» TASK BRIEF
Would you copy all lines in the data that contain the word "violet"?
--- START ---
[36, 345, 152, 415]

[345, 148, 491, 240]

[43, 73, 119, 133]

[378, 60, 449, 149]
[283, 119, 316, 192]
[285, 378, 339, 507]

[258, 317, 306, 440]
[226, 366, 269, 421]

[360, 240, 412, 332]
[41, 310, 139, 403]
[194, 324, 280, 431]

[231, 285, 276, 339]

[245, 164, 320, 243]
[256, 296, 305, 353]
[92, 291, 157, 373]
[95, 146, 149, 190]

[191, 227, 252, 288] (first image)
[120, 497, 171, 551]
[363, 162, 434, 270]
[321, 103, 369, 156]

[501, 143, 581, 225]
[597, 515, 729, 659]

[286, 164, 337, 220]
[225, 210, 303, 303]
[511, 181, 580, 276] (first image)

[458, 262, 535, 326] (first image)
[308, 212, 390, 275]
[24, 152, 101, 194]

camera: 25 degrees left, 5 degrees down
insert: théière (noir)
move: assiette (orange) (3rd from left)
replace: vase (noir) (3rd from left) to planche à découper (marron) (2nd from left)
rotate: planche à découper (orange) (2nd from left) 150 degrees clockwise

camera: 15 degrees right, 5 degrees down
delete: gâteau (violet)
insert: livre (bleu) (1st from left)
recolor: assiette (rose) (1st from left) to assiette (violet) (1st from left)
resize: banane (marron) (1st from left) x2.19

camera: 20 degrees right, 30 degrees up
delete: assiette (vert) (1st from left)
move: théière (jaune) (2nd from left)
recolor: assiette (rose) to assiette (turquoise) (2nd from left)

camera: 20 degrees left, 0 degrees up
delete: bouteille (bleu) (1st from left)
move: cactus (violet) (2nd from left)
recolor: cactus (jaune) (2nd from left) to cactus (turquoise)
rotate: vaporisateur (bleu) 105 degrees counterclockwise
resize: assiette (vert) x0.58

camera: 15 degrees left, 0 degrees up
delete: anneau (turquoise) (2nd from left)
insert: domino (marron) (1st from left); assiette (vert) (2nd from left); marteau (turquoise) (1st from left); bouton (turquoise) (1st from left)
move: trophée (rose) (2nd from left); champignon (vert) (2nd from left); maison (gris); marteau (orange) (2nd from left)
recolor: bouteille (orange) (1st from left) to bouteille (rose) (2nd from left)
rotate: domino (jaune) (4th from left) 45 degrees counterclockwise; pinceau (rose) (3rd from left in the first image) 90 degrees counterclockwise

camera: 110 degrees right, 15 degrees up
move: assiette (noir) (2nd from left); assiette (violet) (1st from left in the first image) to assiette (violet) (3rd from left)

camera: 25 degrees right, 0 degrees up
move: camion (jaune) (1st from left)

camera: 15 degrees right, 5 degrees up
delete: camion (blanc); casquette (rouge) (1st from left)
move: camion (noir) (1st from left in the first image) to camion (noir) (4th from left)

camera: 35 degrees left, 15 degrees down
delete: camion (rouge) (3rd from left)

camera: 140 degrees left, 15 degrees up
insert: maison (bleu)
--- END ---
» ANSWER FOR THE TASK
delete: gâteau (violet)
recolor: assiette (rose) (1st from left) to assiette (violet) (1st from left)
move: cactus (violet) (2nd from left)
move: assiette (noir) (2nd from left); assiette (violet) (1st from left in the first image) to assiette (violet) (3rd from left)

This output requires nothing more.